**Prompt**
I need the records below retyped exactly.

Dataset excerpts
▼

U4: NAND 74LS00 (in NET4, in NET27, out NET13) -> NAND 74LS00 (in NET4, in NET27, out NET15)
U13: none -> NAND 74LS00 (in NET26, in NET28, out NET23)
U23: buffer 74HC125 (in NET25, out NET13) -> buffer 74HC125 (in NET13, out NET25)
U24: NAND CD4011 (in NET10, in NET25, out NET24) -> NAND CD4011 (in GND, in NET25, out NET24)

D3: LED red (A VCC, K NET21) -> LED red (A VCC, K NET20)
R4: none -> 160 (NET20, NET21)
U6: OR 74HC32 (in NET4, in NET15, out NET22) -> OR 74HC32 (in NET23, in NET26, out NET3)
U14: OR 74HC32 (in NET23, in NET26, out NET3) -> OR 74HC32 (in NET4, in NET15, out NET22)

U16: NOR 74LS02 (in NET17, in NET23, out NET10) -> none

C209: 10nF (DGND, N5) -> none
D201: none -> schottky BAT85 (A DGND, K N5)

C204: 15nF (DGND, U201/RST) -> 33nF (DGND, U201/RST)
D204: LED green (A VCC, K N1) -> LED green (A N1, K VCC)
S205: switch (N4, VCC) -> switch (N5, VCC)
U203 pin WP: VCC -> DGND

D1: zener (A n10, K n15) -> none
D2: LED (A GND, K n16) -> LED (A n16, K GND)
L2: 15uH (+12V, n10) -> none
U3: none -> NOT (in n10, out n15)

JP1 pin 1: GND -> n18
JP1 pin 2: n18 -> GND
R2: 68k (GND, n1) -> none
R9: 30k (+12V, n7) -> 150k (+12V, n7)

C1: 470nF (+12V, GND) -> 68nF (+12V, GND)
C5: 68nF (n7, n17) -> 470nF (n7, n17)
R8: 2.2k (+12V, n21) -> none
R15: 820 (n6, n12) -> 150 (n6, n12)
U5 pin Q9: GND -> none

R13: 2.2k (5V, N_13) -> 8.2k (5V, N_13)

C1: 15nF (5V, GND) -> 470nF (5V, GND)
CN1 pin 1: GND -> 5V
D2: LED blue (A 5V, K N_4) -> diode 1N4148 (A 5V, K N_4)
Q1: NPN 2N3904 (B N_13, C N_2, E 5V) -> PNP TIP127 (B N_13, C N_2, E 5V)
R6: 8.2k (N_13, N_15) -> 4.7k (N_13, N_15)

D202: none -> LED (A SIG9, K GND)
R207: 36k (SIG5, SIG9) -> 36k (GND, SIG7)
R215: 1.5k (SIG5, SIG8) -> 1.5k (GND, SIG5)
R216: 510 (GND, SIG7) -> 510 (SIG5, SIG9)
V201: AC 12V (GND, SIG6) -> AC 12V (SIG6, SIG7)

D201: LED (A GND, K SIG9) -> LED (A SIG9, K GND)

▲

**Reply to the task**
U4: NAND 74LS00 (in NET4, in NET27, out NET13) -> NAND 74LS00 (in NET4, in NET27, out NET15)
U13: none -> NAND 74LS00 (in NET26, in NET28, out NET23)
U23: buffer 74HC125 (in NET25, out NET13) -> buffer 74HC125 (in NET13, out NET25)
U24: NAND CD4011 (in NET10, in NET25, out NET24) -> NAND CD4011 (in GND, in NET25, out NET24)

D3: LED red (A VCC, K NET21) -> LED red (A VCC, K NET20)
R4: none -> 160 (NET20, NET21)
U6: OR 74HC32 (in NET4, in NET15, out NET22) -> OR 74HC32 (in NET23, in NET26, out NET3)
U14: OR 74HC32 (in NET23, in NET26, out NET3) -> OR 74HC32 (in NET4, in NET15, out NET22)

U16: NOR 74LS02 (in NET17, in NET23, out NET10) -> none

C209: 10nF (DGND, N5) -> none
D201: none -> schottky BAT85 (A DGND, K N5)

C204: 15nF (DGND, U201/RST) -> 33nF (DGND, U201/RST)
D204: LED green (A VCC, K N1) -> LED green (A N1, K VCC)
S205: switch (N4, VCC) -> switch (N5, VCC)
U203 pin WP: VCC -> DGND

D1: zener (A n10, K n15) -> none
D2: LED (A GND, K n16) -> LED (A n16, K GND)
L2: 15uH (+12V, n10) -> none
U3: none -> NOT (in n10, out n15)

JP1 pin 1: GND -> n18
JP1 pin 2: n18 -> GND
R2: 68k (GND, n1) -> none
R9: 30k (+12V, n7) -> 150k (+12V, n7)

C1: 470nF (+12V, GND) -> 68nF (+12V, GND)
C5: 68nF (n7, n17) -> 470nF (n7, n17)
R8: 2.2k (+12V, n21) -> none
R15: 820 (n6, n12) -> 150 (n6, n12)
U5 pin Q9: GND -> none

R13: 2.2k (5V, N_13) -> 8.2k (5V, N_13)

C1: 15nF (5V, GND) -> 470nF (5V, GND)
CN1 pin 1: GND -> 5V
D2: LED blue (A 5V, K N_4) -> diode 1N4148 (A 5V, K N_4)
Q1: NPN 2N3904 (B N_13, C N_2, E 5V) -> PNP TIP127 (B N_13, C N_2, E 5V)
R6: 8.2k (N_13, N_15) -> 4.7k (N_13, N_15)

D202: none -> LED (A SIG9, K GND)
R207: 36k (SIG5, SIG9) -> 36k (GND, SIG7)
R215: 1.5k (SIG5, SIG8) -> 1.5k (GND, SIG5)
R216: 510 (GND, SIG7) -> 510 (SIG5, SIG9)
V201: AC 12V (GND, SIG6) -> AC 12V (SIG6, SIG7)

D201: LED (A GND, K SIG9) -> LED (A SIG9, K GND)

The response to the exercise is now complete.